§ TASK REQUIREMENTS
Set down all of the records word for word.

§ EXTRACTED DATA
____________
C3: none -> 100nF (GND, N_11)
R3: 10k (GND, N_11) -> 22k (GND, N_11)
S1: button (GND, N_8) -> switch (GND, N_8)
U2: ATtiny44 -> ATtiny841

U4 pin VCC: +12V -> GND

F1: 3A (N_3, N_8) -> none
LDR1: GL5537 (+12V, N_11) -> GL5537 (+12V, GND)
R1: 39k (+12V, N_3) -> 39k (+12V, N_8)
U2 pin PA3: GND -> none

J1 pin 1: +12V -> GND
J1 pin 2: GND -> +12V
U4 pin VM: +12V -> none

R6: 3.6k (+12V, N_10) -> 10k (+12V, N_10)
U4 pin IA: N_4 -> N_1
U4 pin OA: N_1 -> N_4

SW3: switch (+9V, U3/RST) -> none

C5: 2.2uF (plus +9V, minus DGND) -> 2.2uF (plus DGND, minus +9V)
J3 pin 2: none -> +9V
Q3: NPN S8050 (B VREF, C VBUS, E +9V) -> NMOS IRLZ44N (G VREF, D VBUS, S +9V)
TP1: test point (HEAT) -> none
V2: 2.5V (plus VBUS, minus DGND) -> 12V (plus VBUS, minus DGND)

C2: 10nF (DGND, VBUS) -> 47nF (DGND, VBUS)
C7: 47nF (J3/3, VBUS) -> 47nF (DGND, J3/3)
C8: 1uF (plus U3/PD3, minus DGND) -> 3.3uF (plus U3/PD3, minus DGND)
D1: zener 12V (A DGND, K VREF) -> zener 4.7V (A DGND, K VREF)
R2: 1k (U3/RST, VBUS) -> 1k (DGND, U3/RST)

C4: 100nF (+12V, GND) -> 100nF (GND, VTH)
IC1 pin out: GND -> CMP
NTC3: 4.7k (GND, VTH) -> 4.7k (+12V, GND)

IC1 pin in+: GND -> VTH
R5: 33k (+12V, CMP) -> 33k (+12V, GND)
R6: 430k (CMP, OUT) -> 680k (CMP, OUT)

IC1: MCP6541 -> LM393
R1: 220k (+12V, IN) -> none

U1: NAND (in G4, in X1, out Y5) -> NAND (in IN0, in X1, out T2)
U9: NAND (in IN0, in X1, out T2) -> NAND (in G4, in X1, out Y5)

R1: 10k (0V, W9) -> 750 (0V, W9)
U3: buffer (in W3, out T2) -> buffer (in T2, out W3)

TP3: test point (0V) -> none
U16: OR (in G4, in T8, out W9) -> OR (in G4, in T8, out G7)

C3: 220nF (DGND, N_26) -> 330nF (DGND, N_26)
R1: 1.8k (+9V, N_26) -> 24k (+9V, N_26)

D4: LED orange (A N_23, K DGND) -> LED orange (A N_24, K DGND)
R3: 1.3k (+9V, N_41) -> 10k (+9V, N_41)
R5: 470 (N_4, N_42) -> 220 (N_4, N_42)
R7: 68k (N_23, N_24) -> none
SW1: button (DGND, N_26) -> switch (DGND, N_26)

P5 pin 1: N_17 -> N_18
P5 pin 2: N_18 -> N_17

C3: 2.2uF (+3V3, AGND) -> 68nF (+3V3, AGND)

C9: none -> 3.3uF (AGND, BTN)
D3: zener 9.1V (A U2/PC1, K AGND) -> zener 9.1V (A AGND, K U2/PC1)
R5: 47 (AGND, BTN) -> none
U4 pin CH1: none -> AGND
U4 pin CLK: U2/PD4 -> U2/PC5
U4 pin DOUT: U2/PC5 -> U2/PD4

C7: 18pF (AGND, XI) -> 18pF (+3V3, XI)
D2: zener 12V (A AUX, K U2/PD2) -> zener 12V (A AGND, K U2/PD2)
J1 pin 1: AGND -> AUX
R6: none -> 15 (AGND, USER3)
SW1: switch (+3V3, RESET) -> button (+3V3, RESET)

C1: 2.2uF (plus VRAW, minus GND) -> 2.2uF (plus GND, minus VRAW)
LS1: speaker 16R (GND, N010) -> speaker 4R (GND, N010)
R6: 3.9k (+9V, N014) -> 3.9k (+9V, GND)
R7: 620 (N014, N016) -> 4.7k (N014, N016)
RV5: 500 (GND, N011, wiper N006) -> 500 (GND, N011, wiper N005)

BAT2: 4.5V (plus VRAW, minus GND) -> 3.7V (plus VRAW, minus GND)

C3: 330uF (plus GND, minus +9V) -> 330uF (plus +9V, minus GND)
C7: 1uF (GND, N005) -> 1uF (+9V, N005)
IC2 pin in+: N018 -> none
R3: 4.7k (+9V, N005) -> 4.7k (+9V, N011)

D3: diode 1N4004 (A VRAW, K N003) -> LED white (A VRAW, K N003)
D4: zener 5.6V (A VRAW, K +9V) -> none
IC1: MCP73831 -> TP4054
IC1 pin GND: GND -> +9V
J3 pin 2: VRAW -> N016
____________
§ TASK ANSWER
C3: none -> 100nF (GND, N_11)
R3: 10k (GND, N_11) -> 22k (GND, N_11)
S1: button (GND, N_8) -> switch (GND, N_8)
U2: ATtiny44 -> ATtiny841

U4 pin VCC: +12V -> GND

F1: 3A (N_3, N_8) -> none
LDR1: GL5537 (+12V, N_11) -> GL5537 (+12V, GND)
R1: 39k (+12V, N_3) -> 39k (+12V, N_8)
U2 pin PA3: GND -> none

J1 pin 1: +12V -> GND
J1 pin 2: GND -> +12V
U4 pin VM: +12V -> none

R6: 3.6k (+12V, N_10) -> 10k (+12V, N_10)
U4 pin IA: N_4 -> N_1
U4 pin OA: N_1 -> N_4

SW3: switch (+9V, U3/RST) -> none

C5: 2.2uF (plus +9V, minus DGND) -> 2.2uF (plus DGND, minus +9V)
J3 pin 2: none -> +9V
Q3: NPN S8050 (B VREF, C VBUS, E +9V) -> NMOS IRLZ44N (G VREF, D VBUS, S +9V)
TP1: test point (HEAT) -> none
V2: 2.5V (plus VBUS, minus DGND) -> 12V (plus VBUS, minus DGND)

C2: 10nF (DGND, VBUS) -> 47nF (DGND, VBUS)
C7: 47nF (J3/3, VBUS) -> 47nF (DGND, J3/3)
C8: 1uF (plus U3/PD3, minus DGND) -> 3.3uF (plus U3/PD3, minus DGND)
D1: zener 12V (A DGND, K VREF) -> zener 4.7V (A DGND, K VREF)
R2: 1k (U3/RST, VBUS) -> 1k (DGND, U3/RST)

C4: 100nF (+12V, GND) -> 100nF (GND, VTH)
IC1 pin out: GND -> CMP
NTC3: 4.7k (GND, VTH) -> 4.7k (+12V, GND)

IC1 pin in+: GND -> VTH
R5: 33k (+12V, CMP) -> 33k (+12V, GND)
R6: 430k (CMP, OUT) -> 680k (CMP, OUT)

IC1: MCP6541 -> LM393
R1: 220k (+12V, IN) -> none

U1: NAND (in G4, in X1, out Y5) -> NAND (in IN0, in X1, out T2)
U9: NAND (in IN0, in X1, out T2) -> NAND (in G4, in X1, out Y5)

R1: 10k (0V, W9) -> 750 (0V, W9)
U3: buffer (in W3, out T2) -> buffer (in T2, out W3)

TP3: test point (0V) -> none
U16: OR (in G4, in T8, out W9) -> OR (in G4, in T8, out G7)

C3: 220nF (DGND, N_26) -> 330nF (DGND, N_26)
R1: 1.8k (+9V, N_26) -> 24k (+9V, N_26)

D4: LED orange (A N_23, K DGND) -> LED orange (A N_24, K DGND)
R3: 1.3k (+9V, N_41) -> 10k (+9V, N_41)
R5: 470 (N_4, N_42) -> 220 (N_4, N_42)
R7: 68k (N_23, N_24) -> none
SW1: button (DGND, N_26) -> switch (DGND, N_26)

P5 pin 1: N_17 -> N_18
P5 pin 2: N_18 -> N_17

C3: 2.2uF (+3V3, AGND) -> 68nF (+3V3, AGND)

C9: none -> 3.3uF (AGND, BTN)
D3: zener 9.1V (A U2/PC1, K AGND) -> zener 9.1V (A AGND, K U2/PC1)
R5: 47 (AGND, BTN) -> none
U4 pin CH1: none -> AGND
U4 pin CLK: U2/PD4 -> U2/PC5
U4 pin DOUT: U2/PC5 -> U2/PD4

C7: 18pF (AGND, XI) -> 18pF (+3V3, XI)
D2: zener 12V (A AUX, K U2/PD2) -> zener 12V (A AGND, K U2/PD2)
J1 pin 1: AGND -> AUX
R6: none -> 15 (AGND, USER3)
SW1: switch (+3V3, RESET) -> button (+3V3, RESET)

C1: 2.2uF (plus VRAW, minus GND) -> 2.2uF (plus GND, minus VRAW)
LS1: speaker 16R (GND, N010) -> speaker 4R (GND, N010)
R6: 3.9k (+9V, N014) -> 3.9k (+9V, GND)
R7: 620 (N014, N016) -> 4.7k (N014, N016)
RV5: 500 (GND, N011, wiper N006) -> 500 (GND, N011, wiper N005)

BAT2: 4.5V (plus VRAW, minus GND) -> 3.7V (plus VRAW, minus GND)

C3: 330uF (plus GND, minus +9V) -> 330uF (plus +9V, minus GND)
C7: 1uF (GND, N005) -> 1uF (+9V, N005)
IC2 pin in+: N018 -> none
R3: 4.7k (+9V, N005) -> 4.7k (+9V, N011)

D3: diode 1N4004 (A VRAW, K N003) -> LED white (A VRAW, K N003)
D4: zener 5.6V (A VRAW, K +9V) -> none
IC1: MCP73831 -> TP4054
IC1 pin GND: GND -> +9V
J3 pin 2: VRAW -> N016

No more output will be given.